▶ [Task goal]: Each record must be returned exactly, apart from the pictures, which stay out.

▶ [Per-object count records]:
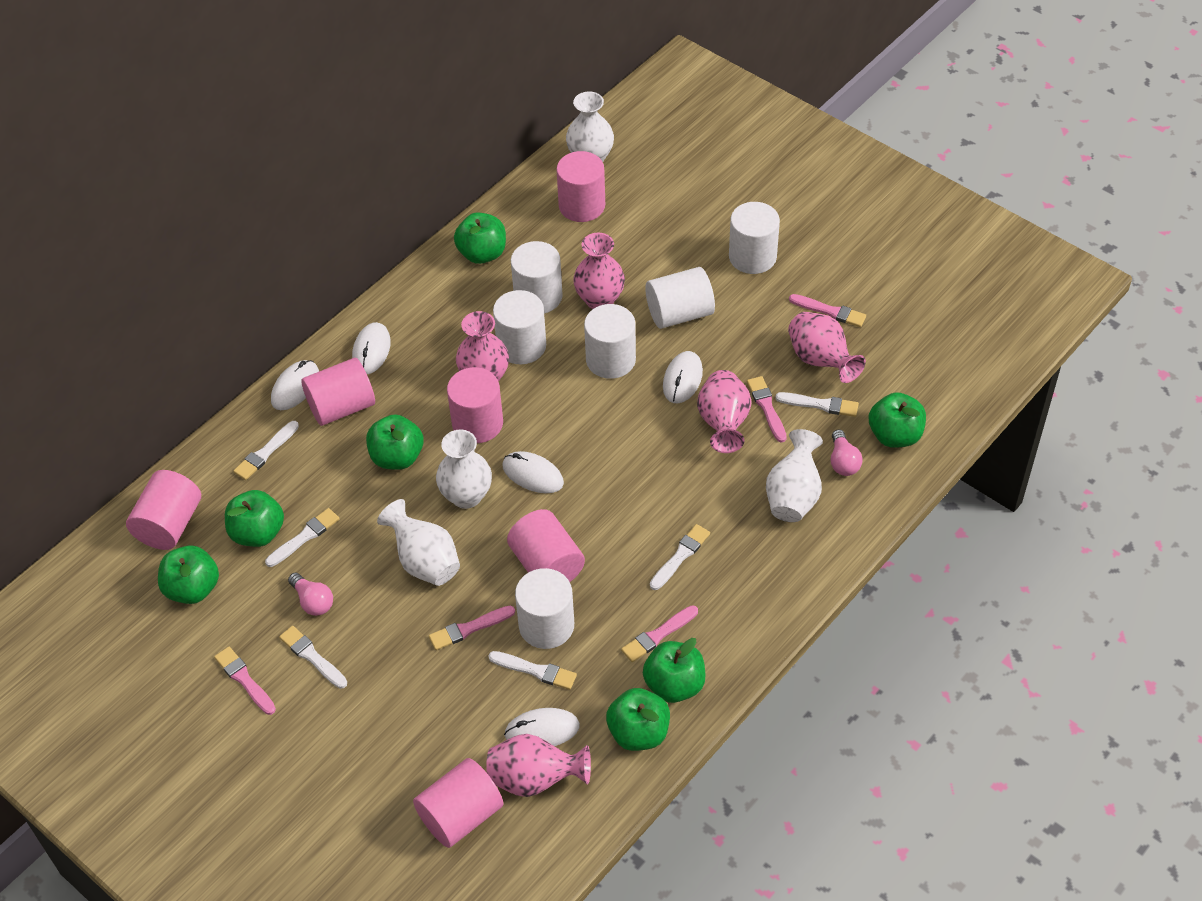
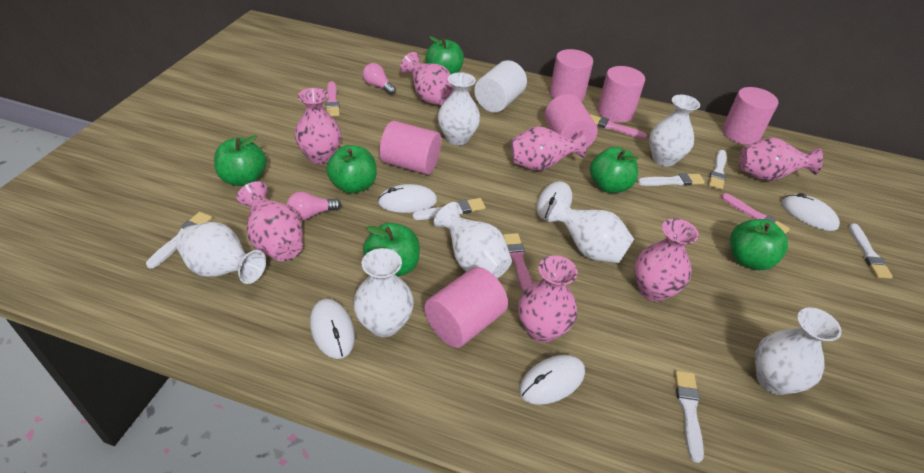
green apple: [158,545,219,604] [225,490,284,547] [366,414,423,470] [454,212,506,264] [606,688,670,751] [643,638,706,703] [869,392,926,448] = 7 -> [214,135,267,186] [326,145,377,194] [363,223,420,277] [425,36,464,74] [590,147,639,193] [730,219,788,270] = 6
pink brush: [214,646,276,715] [429,606,515,650] [621,605,698,662] [747,376,787,443] [789,294,866,327] = 5 -> [326,81,340,116] [503,233,533,292] [590,114,647,139] [721,193,790,234] = 4
pink vase: [456,311,509,382] [486,734,591,797] [573,232,625,309] [697,370,751,453] [788,312,866,383] = 5 -> [237,181,303,261] [295,88,341,164] [400,52,454,106] [511,126,586,171] [518,255,578,343] [634,218,699,302] [739,138,823,181] = 7
white cylinder: [493,290,546,364] [511,241,563,313] [515,568,574,649] [584,304,636,379] [645,267,715,329] [729,202,780,274] = 6 -> [474,60,527,112] = 1
white vase: [377,499,460,586] [436,430,492,509] [566,92,614,162] [766,429,823,522] = 4 -> [176,222,266,284] [353,248,414,337] [434,202,512,279] [438,72,480,145] [547,195,634,263] [649,95,700,167] [755,308,842,395] = 7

▶ [Exercise result]:
green apple: [158,545,219,604] [225,490,284,547] [366,414,423,470] [454,212,506,264] [606,688,670,751] [643,638,706,703] [869,392,926,448] = 7 -> [214,135,267,186] [326,145,377,194] [363,223,420,277] [425,36,464,74] [590,147,639,193] [730,219,788,270] = 6
pink brush: [214,646,276,715] [429,606,515,650] [621,605,698,662] [747,376,787,443] [789,294,866,327] = 5 -> [326,81,340,116] [503,233,533,292] [590,114,647,139] [721,193,790,234] = 4
pink vase: [456,311,509,382] [486,734,591,797] [573,232,625,309] [697,370,751,453] [788,312,866,383] = 5 -> [237,181,303,261] [295,88,341,164] [400,52,454,106] [511,126,586,171] [518,255,578,343] [634,218,699,302] [739,138,823,181] = 7
white cylinder: [493,290,546,364] [511,241,563,313] [515,568,574,649] [584,304,636,379] [645,267,715,329] [729,202,780,274] = 6 -> [474,60,527,112] = 1
white vase: [377,499,460,586] [436,430,492,509] [566,92,614,162] [766,429,823,522] = 4 -> [176,222,266,284] [353,248,414,337] [434,202,512,279] [438,72,480,145] [547,195,634,263] [649,95,700,167] [755,308,842,395] = 7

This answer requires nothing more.